Every entry, from the first to the last, should be written out exactly.

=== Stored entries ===
---*---

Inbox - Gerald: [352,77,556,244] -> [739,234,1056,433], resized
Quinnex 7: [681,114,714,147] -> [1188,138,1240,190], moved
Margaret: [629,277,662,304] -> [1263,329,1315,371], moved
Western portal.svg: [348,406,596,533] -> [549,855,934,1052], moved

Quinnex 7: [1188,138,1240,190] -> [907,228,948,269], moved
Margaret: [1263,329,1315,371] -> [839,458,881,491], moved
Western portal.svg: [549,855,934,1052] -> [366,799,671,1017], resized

---*---

=== RESPONSE ===
Inbox - Gerald: [352,77,556,244] -> [739,234,1056,433], resized
Quinnex 7: [681,114,714,147] -> [1188,138,1240,190], moved
Margaret: [629,277,662,304] -> [1263,329,1315,371], moved
Western portal.svg: [348,406,596,533] -> [549,855,934,1052], moved

Quinnex 7: [1188,138,1240,190] -> [907,228,948,269], moved
Margaret: [1263,329,1315,371] -> [839,458,881,491], moved
Western portal.svg: [549,855,934,1052] -> [366,799,671,1017], resized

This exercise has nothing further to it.